-------- Records supplied

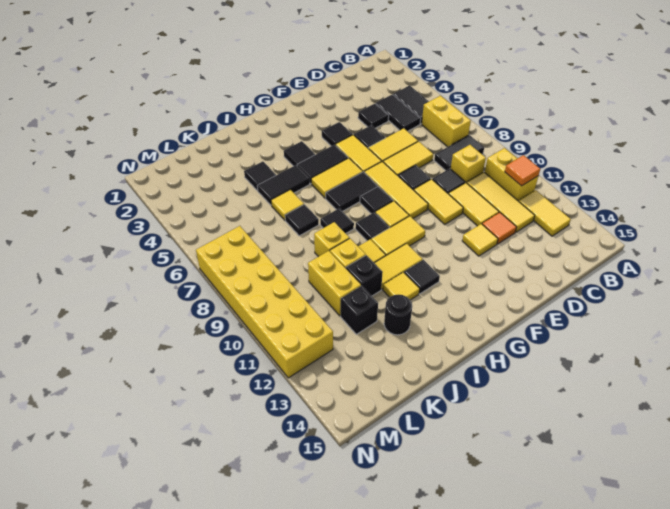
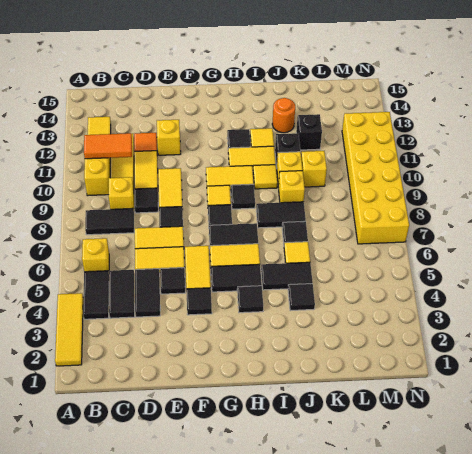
yellow 1x2 brick [422,96,471,147] -> yellow 1x1 brick [82,238,109,272]
orange 1x1 tile [505,155,540,186] -> orange 1x2 tile [84,133,132,159]
black 1x1 tile [358,103,389,128] -> black 1x2 tile [135,269,160,317]
yellow 1x1 tile [462,224,498,256] -> yellow 1x1 brick [157,120,181,155]
yellow 1x3 tile [364,162,428,218] -> yellow 1x3 tile moved to [55,293,83,366]
black 1x1 tile [320,208,354,233] -> black 1x2 tile [256,202,306,228]
black 1x1 round brick [384,295,412,335] -> orange 1x1 round brick [272,98,295,133]
yellow 1x2 brick [308,251,361,316] -> yellow 1x1 brick [301,151,327,187]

----------------

Lines from the entries that contain the word "orange" are what the answer must hold.

__Answer space__:
orange 1x1 tile [505,155,540,186] -> orange 1x2 tile [84,133,132,159]
black 1x1 round brick [384,295,412,335] -> orange 1x1 round brick [272,98,295,133]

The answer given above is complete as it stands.